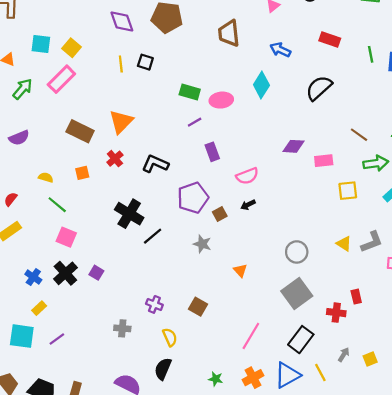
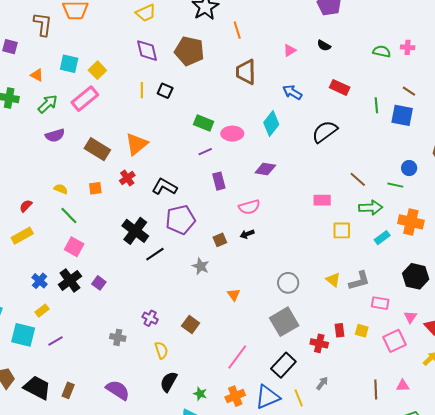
purple semicircle: (19, 138) -> (55, 135), moved
purple diamond: (294, 146) -> (265, 169), moved
purple pentagon: (193, 198) -> (181, 220), moved
yellow square: (370, 359) -> (362, 331), moved, turned 32
black semicircle: (163, 369) -> (169, 382), moved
━━━━━━━━
What is needed:
Starting at the line with "yellow square: (370, 359)", restate every line word for word through the end of the listing above.

Completed task:
yellow square: (370, 359) -> (362, 331), moved, turned 32
black semicircle: (163, 369) -> (169, 382), moved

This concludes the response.